■ Exercise instructions:
If a line in the listing includes the word "arrow", copy it out.

■ Supplied records:
== Segment start ==

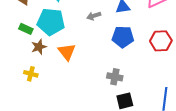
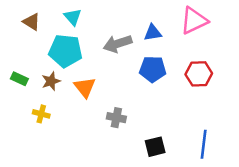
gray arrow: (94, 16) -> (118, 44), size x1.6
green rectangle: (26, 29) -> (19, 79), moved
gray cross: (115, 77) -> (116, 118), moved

== Segment end ==
== Segment start ==

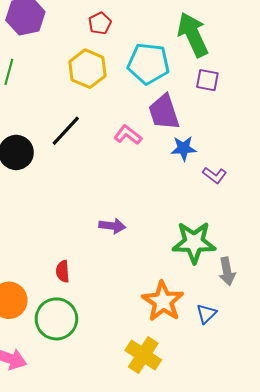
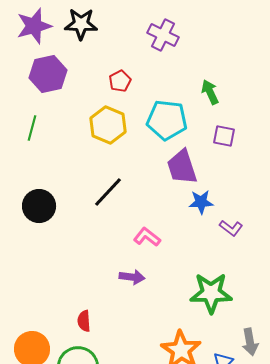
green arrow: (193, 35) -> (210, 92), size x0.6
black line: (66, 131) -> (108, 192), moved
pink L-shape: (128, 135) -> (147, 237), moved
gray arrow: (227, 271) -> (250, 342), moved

== Segment end ==
== Segment start ==

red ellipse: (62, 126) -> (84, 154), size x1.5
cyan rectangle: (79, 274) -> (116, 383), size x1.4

== Segment end ==

■ Result below:
gray arrow: (94, 16) -> (118, 44), size x1.6
green arrow: (193, 35) -> (210, 92), size x0.6
gray arrow: (227, 271) -> (250, 342), moved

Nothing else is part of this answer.